§ Dataset extract:
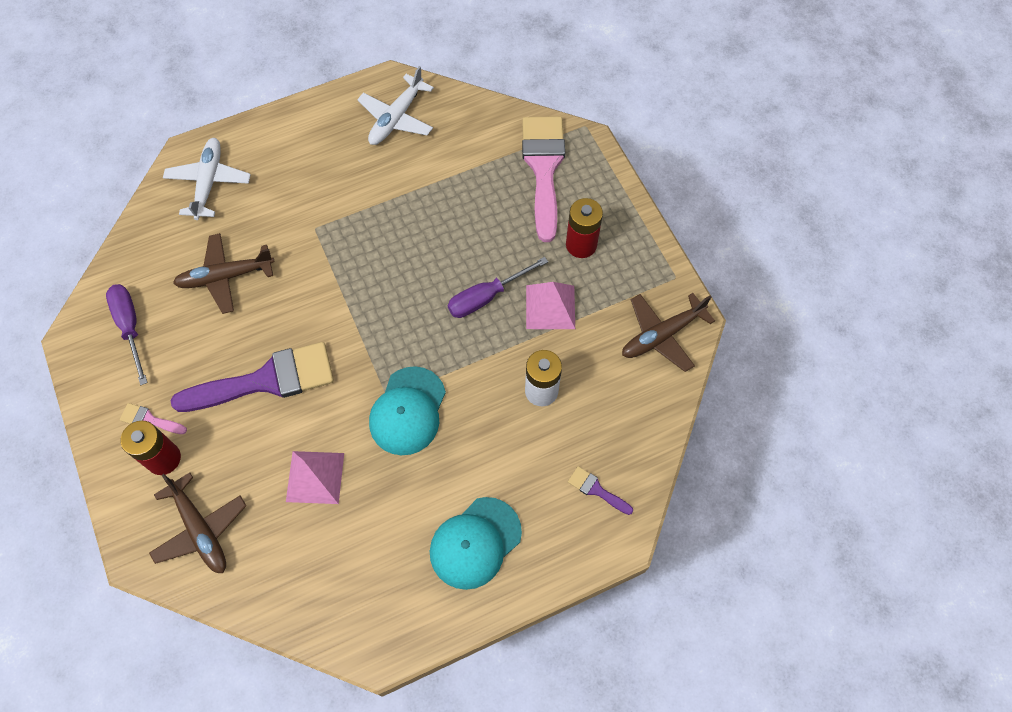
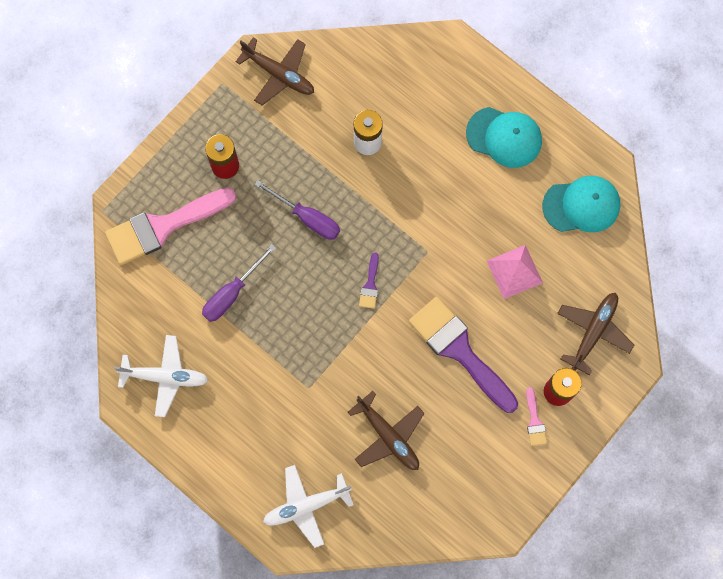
camera: 115 degrees left, 10 degrees up
(130, 327) = (469, 487): purple screwdriver -> purple screwdriver (232, 293)
(408, 411) = (431, 231): turquoise cap -> turquoise cap (581, 205)
(550, 307) = (293, 165): pink pyramid -> none
(596, 490) = (425, 73): purple brush -> purple brush (370, 285)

§ What needs to be done: Write out all of the data above exactly, pictures excluded.

§ Response area:
camera: 115 degrees left, 10 degrees up
(130, 327) = (469, 487): purple screwdriver -> purple screwdriver (232, 293)
(408, 411) = (431, 231): turquoise cap -> turquoise cap (581, 205)
(550, 307) = (293, 165): pink pyramid -> none
(596, 490) = (425, 73): purple brush -> purple brush (370, 285)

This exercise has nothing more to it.